INSTRUCTIONS FOR THE TASK - Convert the lines of the material between the line holding "What is the approximate width" and the line holding "21.55 centimeters.", inclusive, into a JSON list of strings with one string per line. Leave out blank lines.

[Opening GIVEN DATA section]

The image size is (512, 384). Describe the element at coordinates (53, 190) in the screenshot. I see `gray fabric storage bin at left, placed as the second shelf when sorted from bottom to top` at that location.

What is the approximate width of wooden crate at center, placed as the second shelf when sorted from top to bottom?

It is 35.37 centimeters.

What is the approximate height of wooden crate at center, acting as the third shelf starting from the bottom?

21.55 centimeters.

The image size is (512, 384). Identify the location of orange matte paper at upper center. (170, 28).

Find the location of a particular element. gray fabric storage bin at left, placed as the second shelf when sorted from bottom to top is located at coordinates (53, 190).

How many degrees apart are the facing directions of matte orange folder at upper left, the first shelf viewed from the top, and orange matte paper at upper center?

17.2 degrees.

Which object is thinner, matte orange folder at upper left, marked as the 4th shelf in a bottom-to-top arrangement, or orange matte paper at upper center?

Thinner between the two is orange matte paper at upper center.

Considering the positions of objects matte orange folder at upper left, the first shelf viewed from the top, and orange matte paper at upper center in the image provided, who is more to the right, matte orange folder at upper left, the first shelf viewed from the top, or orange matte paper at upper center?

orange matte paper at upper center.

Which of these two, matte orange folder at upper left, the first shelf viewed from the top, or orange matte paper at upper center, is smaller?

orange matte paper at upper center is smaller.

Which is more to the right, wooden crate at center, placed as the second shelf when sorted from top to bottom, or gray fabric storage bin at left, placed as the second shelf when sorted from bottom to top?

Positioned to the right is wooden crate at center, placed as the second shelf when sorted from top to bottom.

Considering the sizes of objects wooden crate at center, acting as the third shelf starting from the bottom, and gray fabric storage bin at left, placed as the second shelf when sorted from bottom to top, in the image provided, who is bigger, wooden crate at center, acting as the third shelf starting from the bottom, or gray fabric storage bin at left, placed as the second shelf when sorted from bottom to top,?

[Closing GIVEN DATA section]

ANSWER BELOW -
[
  "What is the approximate width of wooden crate at center, placed as the second shelf when sorted from top to bottom?",
  "It is 35.37 centimeters.",
  "What is the approximate height of wooden crate at center, acting as the third shelf starting from the bottom?",
  "21.55 centimeters."
]